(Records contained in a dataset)
———

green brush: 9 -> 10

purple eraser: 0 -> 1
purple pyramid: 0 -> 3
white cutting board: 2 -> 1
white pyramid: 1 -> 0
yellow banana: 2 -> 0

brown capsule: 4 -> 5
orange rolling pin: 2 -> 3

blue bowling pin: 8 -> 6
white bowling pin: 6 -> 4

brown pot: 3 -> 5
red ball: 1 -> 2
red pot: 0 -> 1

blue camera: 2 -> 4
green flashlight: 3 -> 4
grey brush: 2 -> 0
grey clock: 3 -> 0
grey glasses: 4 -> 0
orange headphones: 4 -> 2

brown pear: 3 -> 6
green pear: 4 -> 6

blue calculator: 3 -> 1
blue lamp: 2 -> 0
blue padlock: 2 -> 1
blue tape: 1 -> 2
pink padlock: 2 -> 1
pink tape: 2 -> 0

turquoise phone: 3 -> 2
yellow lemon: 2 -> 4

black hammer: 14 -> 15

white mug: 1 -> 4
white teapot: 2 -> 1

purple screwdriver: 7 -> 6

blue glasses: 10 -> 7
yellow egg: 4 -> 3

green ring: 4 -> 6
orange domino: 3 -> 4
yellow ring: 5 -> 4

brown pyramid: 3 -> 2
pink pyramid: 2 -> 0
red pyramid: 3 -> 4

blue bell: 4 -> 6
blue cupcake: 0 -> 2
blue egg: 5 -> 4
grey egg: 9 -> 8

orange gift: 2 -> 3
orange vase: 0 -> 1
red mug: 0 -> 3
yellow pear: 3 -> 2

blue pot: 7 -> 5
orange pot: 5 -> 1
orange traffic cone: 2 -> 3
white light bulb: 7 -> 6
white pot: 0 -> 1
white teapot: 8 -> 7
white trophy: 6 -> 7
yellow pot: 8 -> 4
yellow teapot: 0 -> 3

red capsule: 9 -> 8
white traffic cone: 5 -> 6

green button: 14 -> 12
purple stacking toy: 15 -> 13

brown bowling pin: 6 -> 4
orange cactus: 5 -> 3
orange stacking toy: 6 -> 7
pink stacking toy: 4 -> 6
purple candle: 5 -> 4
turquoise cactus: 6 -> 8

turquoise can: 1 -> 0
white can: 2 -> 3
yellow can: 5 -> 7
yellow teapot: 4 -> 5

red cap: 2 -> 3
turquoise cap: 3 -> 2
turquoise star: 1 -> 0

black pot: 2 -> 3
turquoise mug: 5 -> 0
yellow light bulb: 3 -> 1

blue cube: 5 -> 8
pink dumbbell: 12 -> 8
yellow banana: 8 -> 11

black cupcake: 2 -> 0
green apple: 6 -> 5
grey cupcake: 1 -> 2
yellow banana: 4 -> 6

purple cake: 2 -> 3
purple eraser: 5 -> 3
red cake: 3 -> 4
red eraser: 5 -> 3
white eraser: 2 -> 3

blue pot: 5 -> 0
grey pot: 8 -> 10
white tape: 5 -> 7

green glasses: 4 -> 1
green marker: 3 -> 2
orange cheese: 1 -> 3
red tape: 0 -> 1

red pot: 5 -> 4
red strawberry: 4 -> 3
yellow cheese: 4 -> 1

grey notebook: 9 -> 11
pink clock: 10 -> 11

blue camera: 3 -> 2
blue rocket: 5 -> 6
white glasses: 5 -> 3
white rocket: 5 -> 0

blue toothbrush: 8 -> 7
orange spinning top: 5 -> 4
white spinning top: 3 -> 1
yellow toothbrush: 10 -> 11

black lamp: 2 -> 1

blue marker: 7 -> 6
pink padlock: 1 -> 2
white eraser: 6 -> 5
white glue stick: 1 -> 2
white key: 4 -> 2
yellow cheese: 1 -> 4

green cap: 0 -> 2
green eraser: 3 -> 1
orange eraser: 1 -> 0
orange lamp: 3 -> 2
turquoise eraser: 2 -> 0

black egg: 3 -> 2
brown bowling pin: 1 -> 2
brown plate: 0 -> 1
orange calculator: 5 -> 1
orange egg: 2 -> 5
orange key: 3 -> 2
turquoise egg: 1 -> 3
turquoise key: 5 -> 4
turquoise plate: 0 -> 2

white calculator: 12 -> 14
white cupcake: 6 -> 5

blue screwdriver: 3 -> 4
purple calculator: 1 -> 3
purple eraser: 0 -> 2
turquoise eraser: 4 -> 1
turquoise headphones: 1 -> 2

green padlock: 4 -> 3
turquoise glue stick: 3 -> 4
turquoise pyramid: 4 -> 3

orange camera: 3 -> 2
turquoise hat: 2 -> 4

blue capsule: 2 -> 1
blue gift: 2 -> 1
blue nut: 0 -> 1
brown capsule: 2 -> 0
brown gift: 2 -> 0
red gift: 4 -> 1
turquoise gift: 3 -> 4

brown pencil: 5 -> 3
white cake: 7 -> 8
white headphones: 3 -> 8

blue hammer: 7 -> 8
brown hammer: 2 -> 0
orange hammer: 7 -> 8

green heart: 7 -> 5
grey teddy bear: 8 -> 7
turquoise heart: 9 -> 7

———

# Assignment:
Copy, without any change, the run of lines from the one with "blue hammer: 7 -> 8" through the end of the entries above.

# Your response:
blue hammer: 7 -> 8
brown hammer: 2 -> 0
orange hammer: 7 -> 8

green heart: 7 -> 5
grey teddy bear: 8 -> 7
turquoise heart: 9 -> 7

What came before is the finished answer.